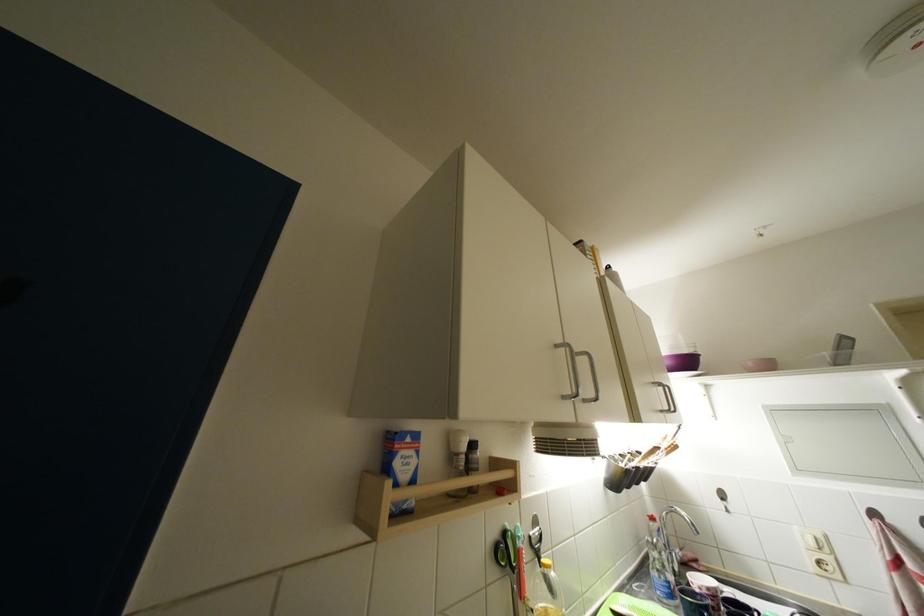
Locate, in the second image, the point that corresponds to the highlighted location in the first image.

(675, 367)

---

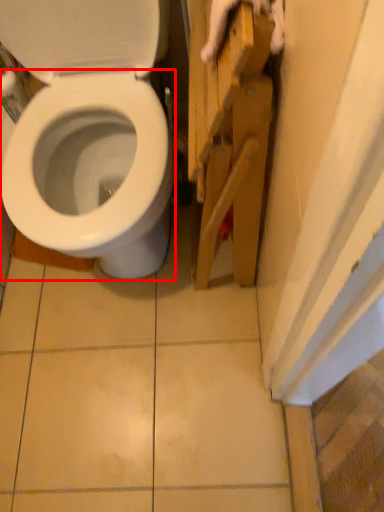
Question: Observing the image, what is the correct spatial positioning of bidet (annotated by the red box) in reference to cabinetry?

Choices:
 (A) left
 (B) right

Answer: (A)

■ **What needs to be done**
Copy out the lines starting at the one containing "Question: Observing the" and ending after the one containing "Answer: (A)", with no changes.

■ **Answer space**
Question: Observing the image, what is the correct spatial positioning of bidet (annotated by the red box) in reference to cabinetry?

Choices:
 (A) left
 (B) right

Answer: (A)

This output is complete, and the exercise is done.